Input records START

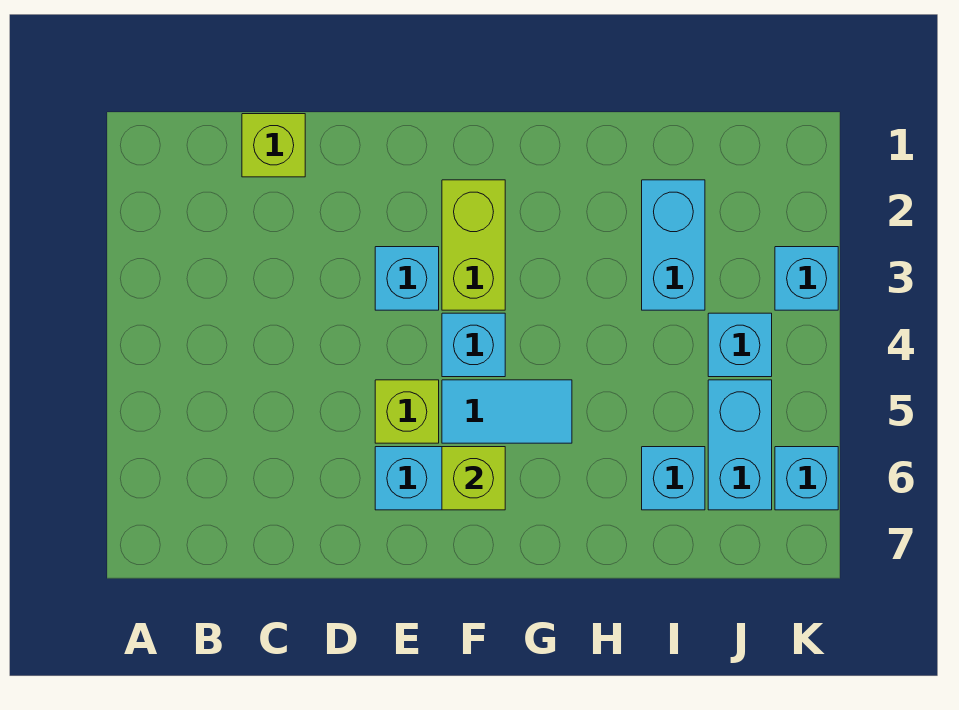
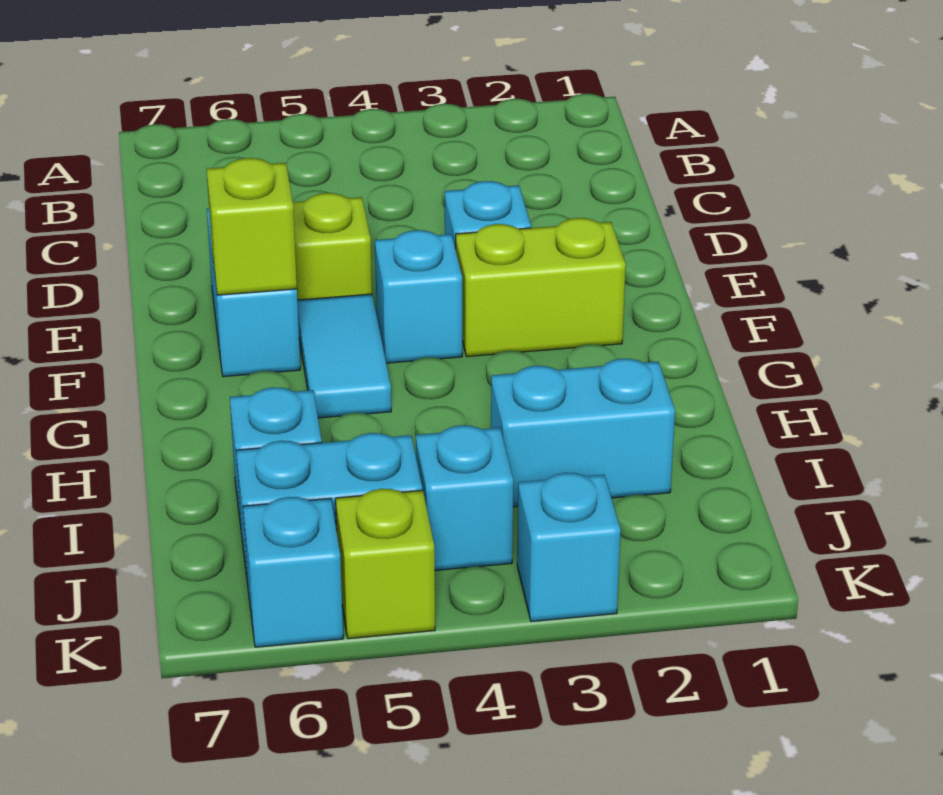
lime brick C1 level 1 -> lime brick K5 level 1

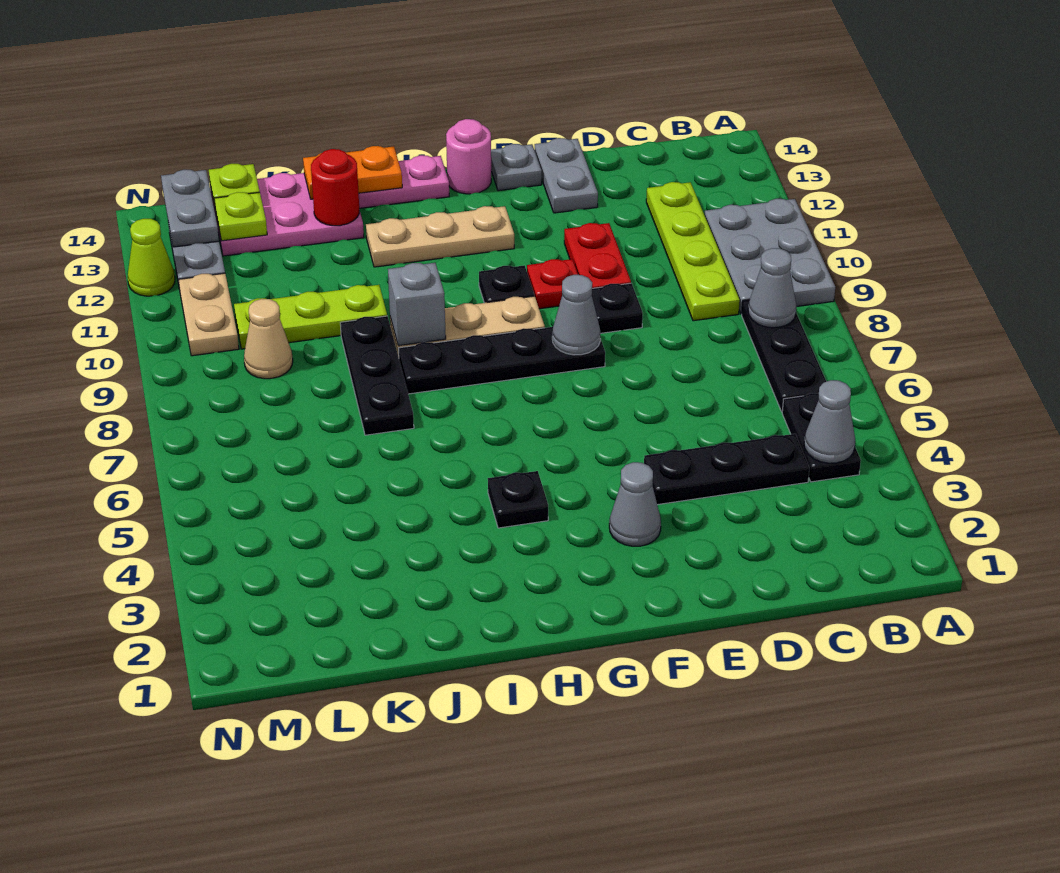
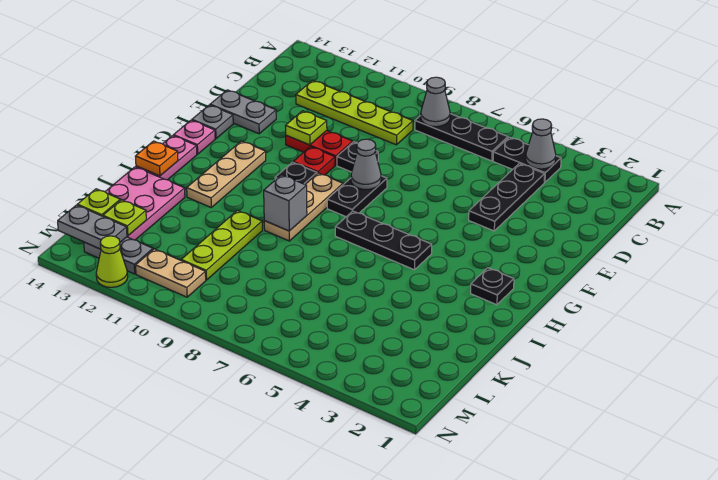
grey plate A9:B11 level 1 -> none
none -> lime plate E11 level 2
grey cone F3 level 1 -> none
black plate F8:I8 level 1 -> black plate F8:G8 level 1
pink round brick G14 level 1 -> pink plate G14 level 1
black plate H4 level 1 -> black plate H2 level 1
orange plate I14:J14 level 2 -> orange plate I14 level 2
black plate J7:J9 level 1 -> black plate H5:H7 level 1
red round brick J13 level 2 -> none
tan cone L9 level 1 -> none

Input records END
Input records START

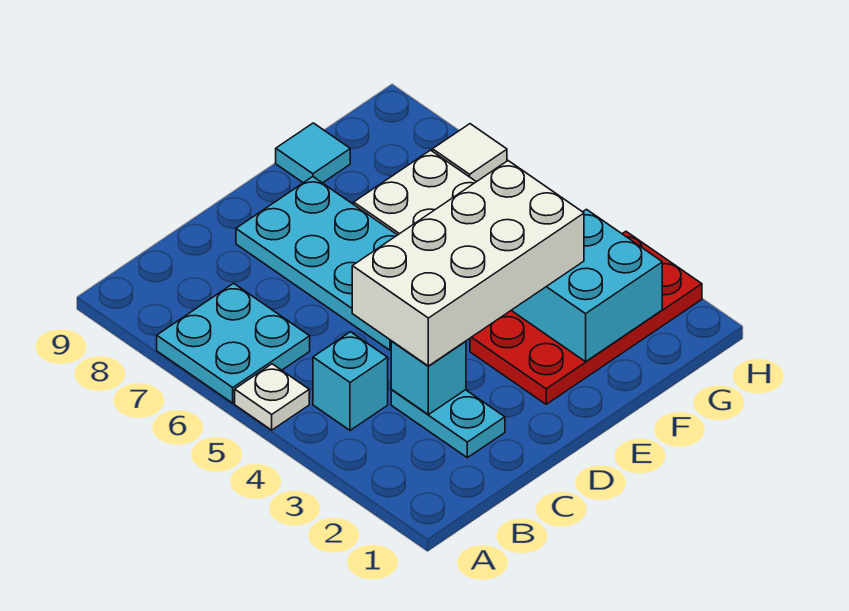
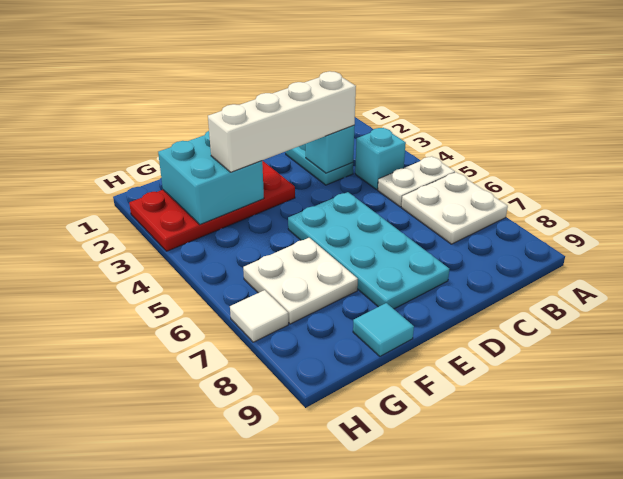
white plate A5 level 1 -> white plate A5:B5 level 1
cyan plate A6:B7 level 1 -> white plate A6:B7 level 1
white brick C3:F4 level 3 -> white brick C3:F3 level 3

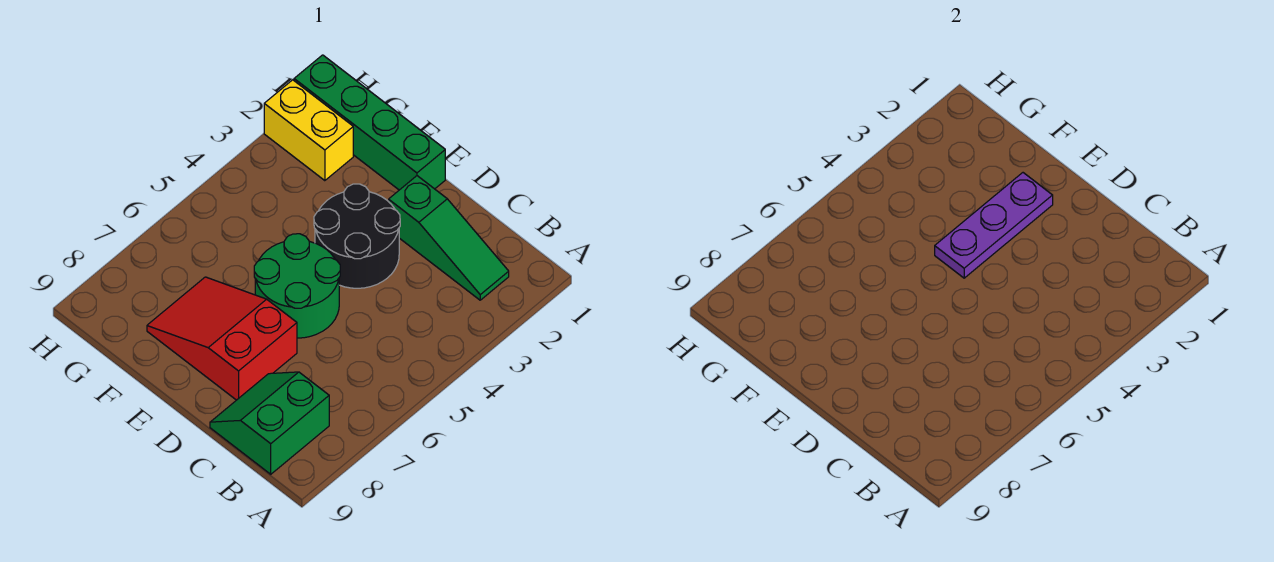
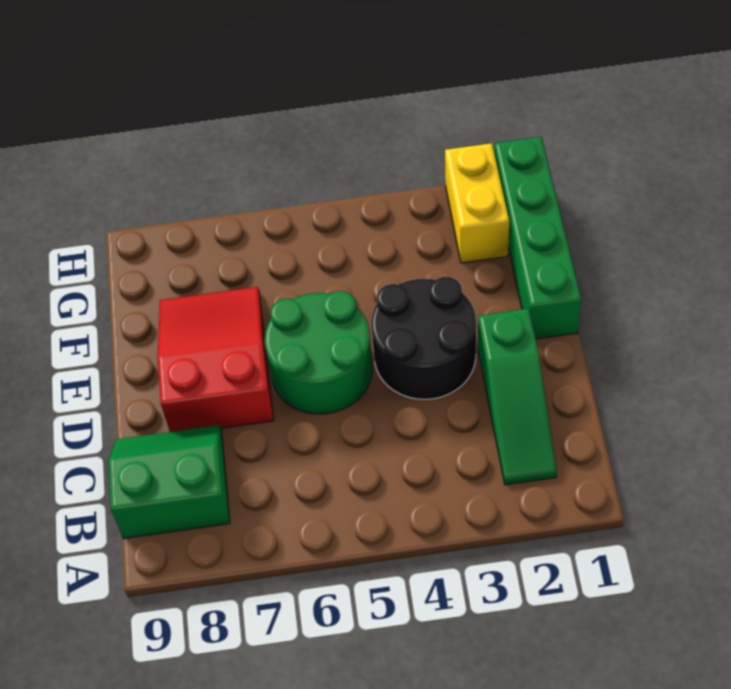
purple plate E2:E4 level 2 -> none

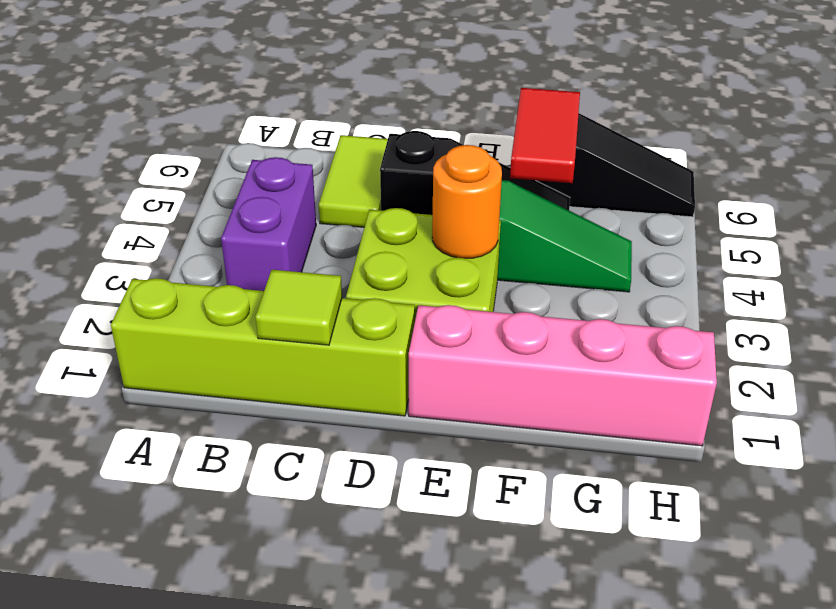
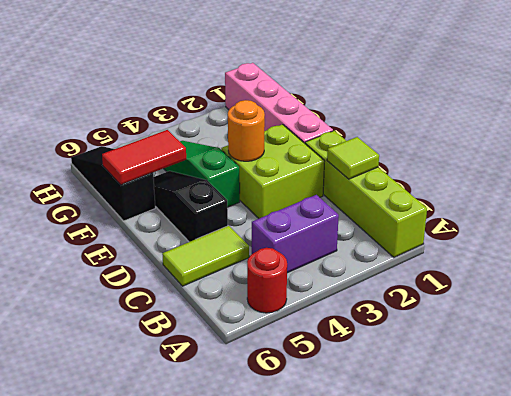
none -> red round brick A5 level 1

Input records END

Problem –
Working from the data above, repeat exactly, and only, the lines that begin at the line containing "white plate A5 level" and stop after the line containing "none -> red round brick A5 level 1"; pictures are not copied.

Response –
white plate A5 level 1 -> white plate A5:B5 level 1
cyan plate A6:B7 level 1 -> white plate A6:B7 level 1
white brick C3:F4 level 3 -> white brick C3:F3 level 3

purple plate E2:E4 level 2 -> none

none -> red round brick A5 level 1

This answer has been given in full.